§ Exercise instructions
Write out the material exactly, with the pictures left out.
----------------
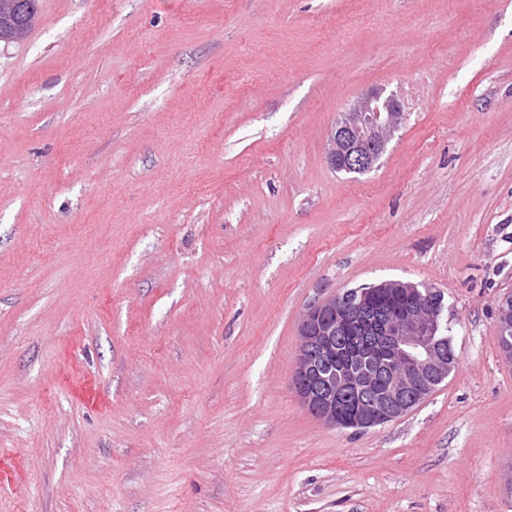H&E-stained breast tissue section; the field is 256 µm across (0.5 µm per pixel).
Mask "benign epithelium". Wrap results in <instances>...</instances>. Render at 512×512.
Listing matches in <instances>:
<instances>
[{"label": "benign epithelium", "mask_w": 512, "mask_h": 512, "mask_svg": "<svg viewBox=\"0 0 512 512\" xmlns=\"http://www.w3.org/2000/svg\"><path fill=\"white\" fill-rule=\"evenodd\" d=\"M34 11L0 41L24 40L21 29L37 24ZM402 116L391 96L371 93L344 113L328 139L327 159L338 172L374 168L386 150ZM398 286L413 295L398 317L383 320L387 358L380 363L349 359L340 367L330 360L341 331L366 321L374 310L360 295L344 304L336 297L317 298L308 305L298 328L299 349L293 386L300 402L326 424L365 430L403 415L424 402L454 369L443 336L448 314L425 302V284ZM496 332L504 357L512 361V300L503 297L497 309Z\"/></svg>", "instance_id": "obj_1"}]
</instances>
----------------
§ Solution to this problem
H&E-stained breast tissue section; the field is 256 µm across (0.5 µm per pixel).
Mask "benign epithelium". Wrap results in <instances>...</instances>. Render at 512×512.
Listing matches in <instances>:
<instances>
[{"label": "benign epithelium", "mask_w": 512, "mask_h": 512, "mask_svg": "<svg viewBox=\"0 0 512 512\" xmlns=\"http://www.w3.org/2000/svg\"><path fill=\"white\" fill-rule=\"evenodd\" d=\"M34 11L0 41L24 40L21 29L37 24ZM402 116L391 96L371 93L344 113L328 139L327 159L338 172L374 168L386 150ZM398 286L413 295L398 317L383 320L387 358L380 363L349 359L340 367L330 360L341 331L366 321L374 310L360 295L344 304L336 297L317 298L308 305L298 328L299 349L293 386L300 402L326 424L365 430L403 415L424 402L454 369L443 336L448 314L425 302V284ZM496 332L504 357L512 361V300L503 297L497 309Z\"/></svg>", "instance_id": "obj_1"}]
</instances>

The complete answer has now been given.